[[ Given entries open ]]

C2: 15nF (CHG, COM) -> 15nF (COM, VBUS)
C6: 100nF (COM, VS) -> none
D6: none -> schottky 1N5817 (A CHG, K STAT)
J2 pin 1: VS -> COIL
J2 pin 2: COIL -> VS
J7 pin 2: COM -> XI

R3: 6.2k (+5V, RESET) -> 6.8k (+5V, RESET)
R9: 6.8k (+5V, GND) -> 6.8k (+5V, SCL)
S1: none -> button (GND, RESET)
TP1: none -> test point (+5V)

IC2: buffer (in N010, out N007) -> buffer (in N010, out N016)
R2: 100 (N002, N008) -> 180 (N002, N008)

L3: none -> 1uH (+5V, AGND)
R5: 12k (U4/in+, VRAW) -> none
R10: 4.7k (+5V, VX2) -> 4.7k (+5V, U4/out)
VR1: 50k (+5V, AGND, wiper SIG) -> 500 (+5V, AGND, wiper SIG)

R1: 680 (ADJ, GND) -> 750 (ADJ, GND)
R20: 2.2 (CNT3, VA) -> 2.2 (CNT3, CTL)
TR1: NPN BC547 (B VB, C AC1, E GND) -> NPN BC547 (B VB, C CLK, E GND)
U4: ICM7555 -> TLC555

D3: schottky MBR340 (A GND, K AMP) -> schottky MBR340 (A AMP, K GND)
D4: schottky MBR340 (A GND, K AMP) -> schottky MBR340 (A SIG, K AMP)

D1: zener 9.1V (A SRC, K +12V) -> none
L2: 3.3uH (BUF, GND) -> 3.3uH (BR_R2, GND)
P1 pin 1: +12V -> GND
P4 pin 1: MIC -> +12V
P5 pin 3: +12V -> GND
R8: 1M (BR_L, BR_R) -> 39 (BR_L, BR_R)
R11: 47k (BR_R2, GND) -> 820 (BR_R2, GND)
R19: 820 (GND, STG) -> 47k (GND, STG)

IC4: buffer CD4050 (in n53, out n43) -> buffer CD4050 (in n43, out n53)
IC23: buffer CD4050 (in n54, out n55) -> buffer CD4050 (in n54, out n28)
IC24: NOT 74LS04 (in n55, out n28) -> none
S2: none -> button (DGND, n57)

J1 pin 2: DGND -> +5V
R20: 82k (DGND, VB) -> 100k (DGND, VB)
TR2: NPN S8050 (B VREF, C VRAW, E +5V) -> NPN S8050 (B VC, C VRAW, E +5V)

[[ Given entries closed ]]

Problem to solve
Scan the listing above for the word "DGND" and show each line where it is found.

Exercise result
S2: none -> button (DGND, n57)
J1 pin 2: DGND -> +5V
R20: 82k (DGND, VB) -> 100k (DGND, VB)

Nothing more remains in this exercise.